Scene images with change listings

┌────────

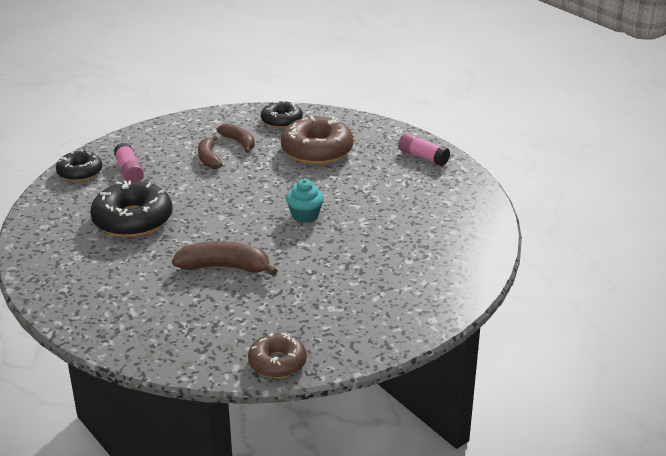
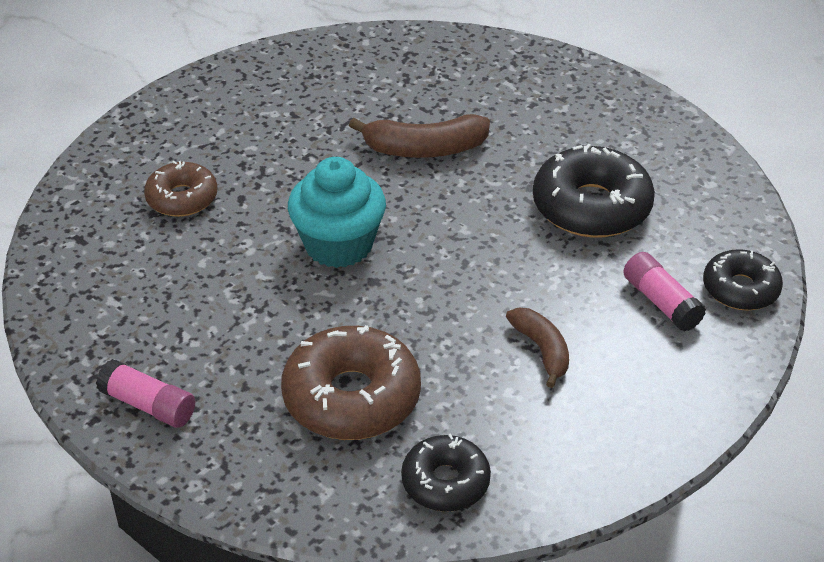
camera: 170 degrees right, 10 degrees up
(239, 142) = (506, 402): brown banana -> none
(277, 363) = (322, 48): brown donut -> brown donut (182, 198)
(305, 215) = (338, 245): turquoise cupcake -> turquoise cupcake, size x1.65

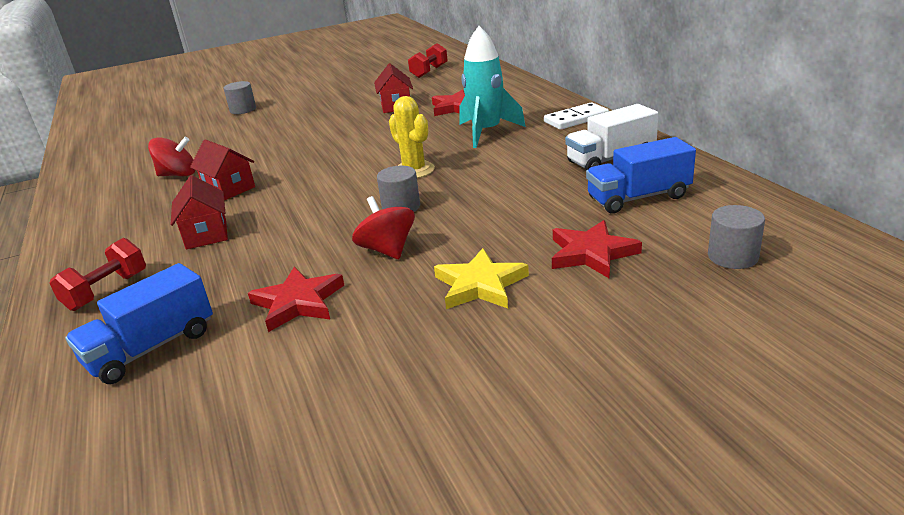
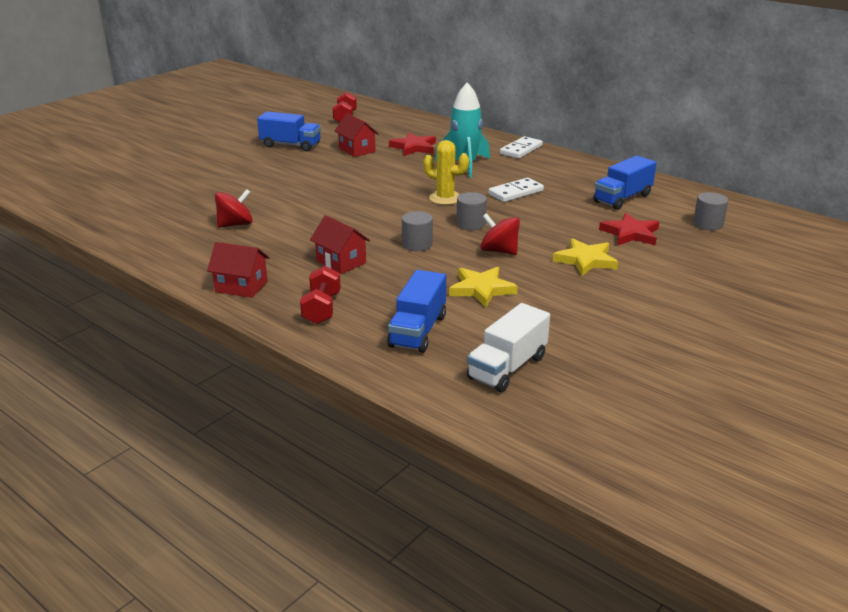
camera: 30 degrees left, 0 degrees up
(229, 188) = (305, 229): red house -> red house (241, 287)
(243, 110) = (205, 164): grey cylinder -> grey cylinder (417, 244)
(298, 302) = (481, 289): red star -> yellow star
(341, 96) = (290, 145): none -> blue truck
(504, 172) = (515, 192): none -> white domino
(610, 159) = (578, 176): white truck -> white truck (507, 367)

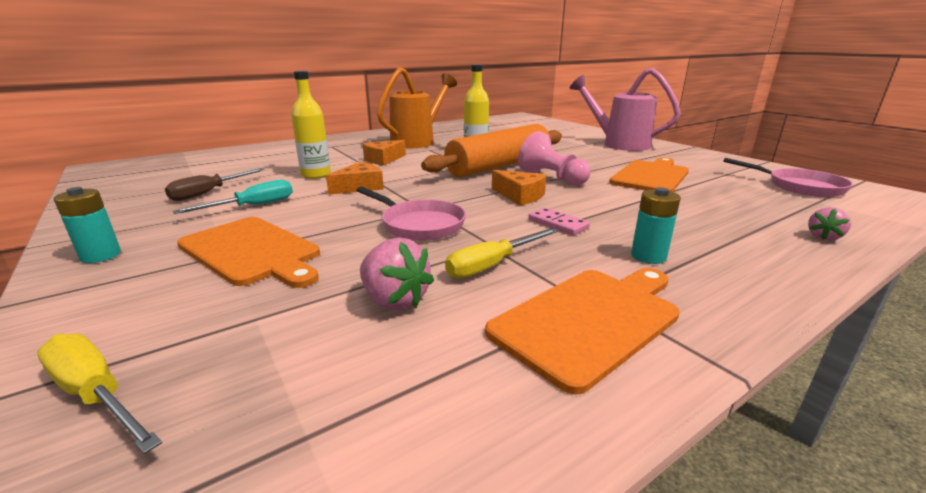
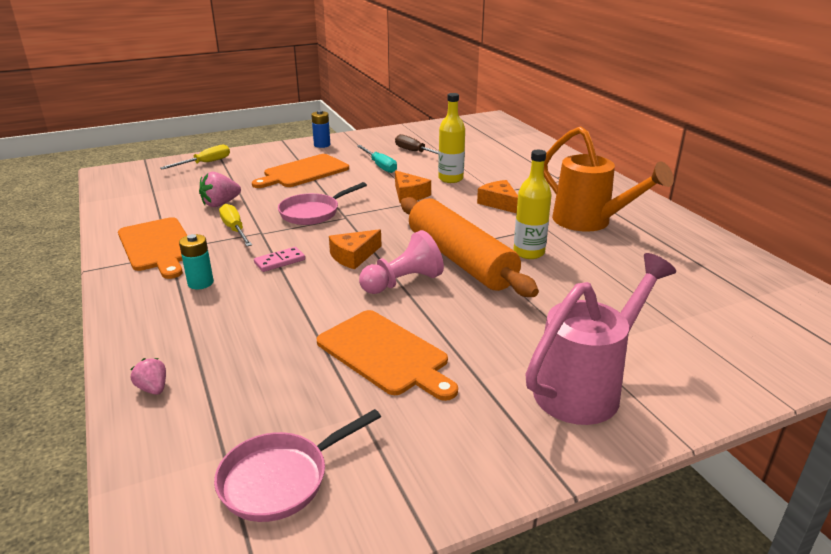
camera: 100 degrees right, 5 degrees up
(101, 256) = (322, 145): turquoise battery -> blue battery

└────────

= Work order =
Your answer must be the lines from the one holding "(298, 302) = (481, 289): red" through the final line of the records above, exactly as written and without any pictures.

= Response to this exercise =
(298, 302) = (481, 289): red star -> yellow star
(341, 96) = (290, 145): none -> blue truck
(504, 172) = (515, 192): none -> white domino
(610, 159) = (578, 176): white truck -> white truck (507, 367)

camera: 100 degrees right, 5 degrees up
(101, 256) = (322, 145): turquoise battery -> blue battery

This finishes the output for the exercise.